(WHAT THE TASK REQUIRES): In the data below, count how many lines contain "shoe" and give that number by itself.

[[ TASK INPUT open ]]

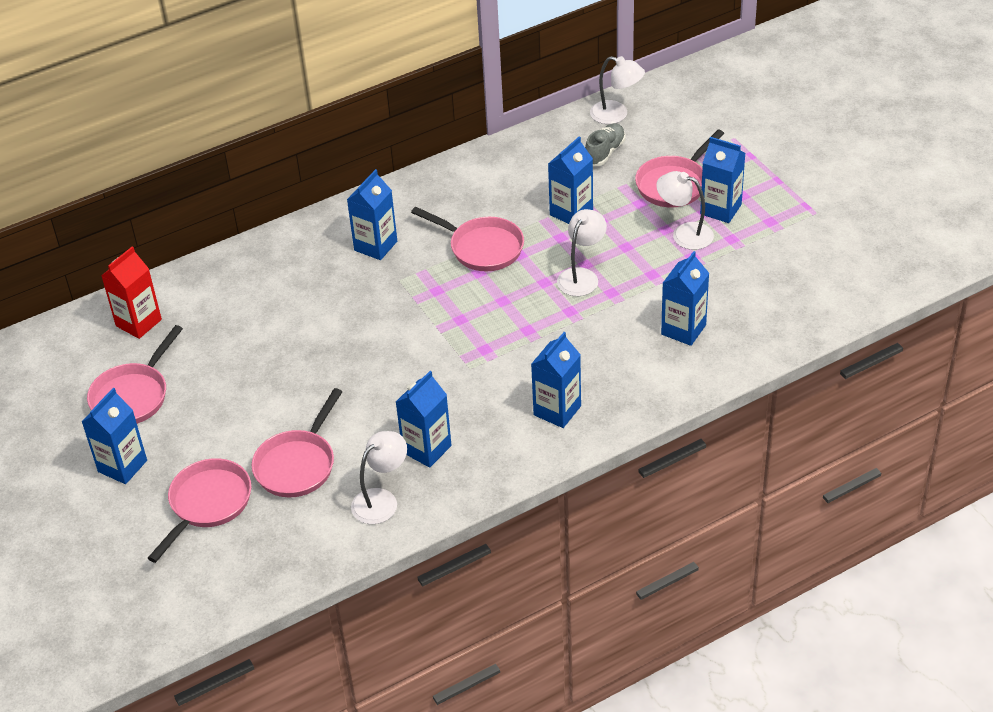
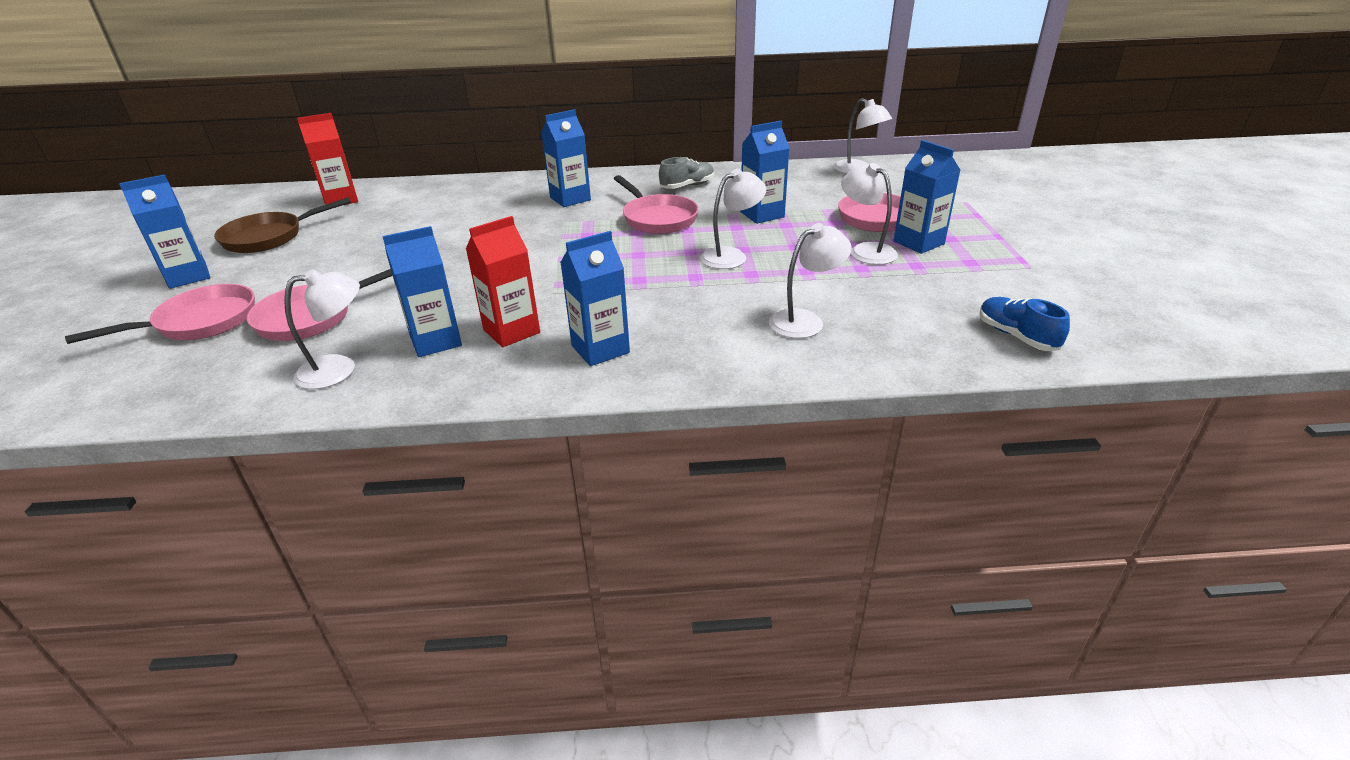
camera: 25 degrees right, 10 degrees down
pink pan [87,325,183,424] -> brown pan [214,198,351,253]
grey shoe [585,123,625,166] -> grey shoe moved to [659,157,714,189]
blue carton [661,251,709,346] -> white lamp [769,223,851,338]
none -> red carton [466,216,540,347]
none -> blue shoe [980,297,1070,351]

[[ TASK INPUT closed ]]

(EXPECTED ANSWER): 2